▸ **Data for this exercise**:

◇ ◇ ◇ ◇

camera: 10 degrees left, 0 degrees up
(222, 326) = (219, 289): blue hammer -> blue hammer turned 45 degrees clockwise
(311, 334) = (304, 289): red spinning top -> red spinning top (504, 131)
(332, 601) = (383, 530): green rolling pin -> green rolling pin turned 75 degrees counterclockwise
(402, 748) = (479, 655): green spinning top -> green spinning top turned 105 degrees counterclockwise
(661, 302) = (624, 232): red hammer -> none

◇ ◇ ◇ ◇

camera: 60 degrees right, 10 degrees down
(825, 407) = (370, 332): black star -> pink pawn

◇ ◇ ◇ ◇

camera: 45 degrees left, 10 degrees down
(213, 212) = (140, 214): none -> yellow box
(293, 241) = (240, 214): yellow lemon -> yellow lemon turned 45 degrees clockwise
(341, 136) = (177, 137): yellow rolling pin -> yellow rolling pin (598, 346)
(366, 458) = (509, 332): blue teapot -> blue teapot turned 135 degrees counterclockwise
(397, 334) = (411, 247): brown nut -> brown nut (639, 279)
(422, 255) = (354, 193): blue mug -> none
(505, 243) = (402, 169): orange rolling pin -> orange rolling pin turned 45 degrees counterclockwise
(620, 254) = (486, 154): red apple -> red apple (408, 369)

◇ ◇ ◇ ◇

▸ **Problem to work on**: After locating the line holding "(311, 334) = (304, 289): red" above, output exactly that line and every line after it through the line holding "(661, 302) = (624, 232): red hammer -> none". Include nothing else.

▸ **Answer**:
(311, 334) = (304, 289): red spinning top -> red spinning top (504, 131)
(332, 601) = (383, 530): green rolling pin -> green rolling pin turned 75 degrees counterclockwise
(402, 748) = (479, 655): green spinning top -> green spinning top turned 105 degrees counterclockwise
(661, 302) = (624, 232): red hammer -> none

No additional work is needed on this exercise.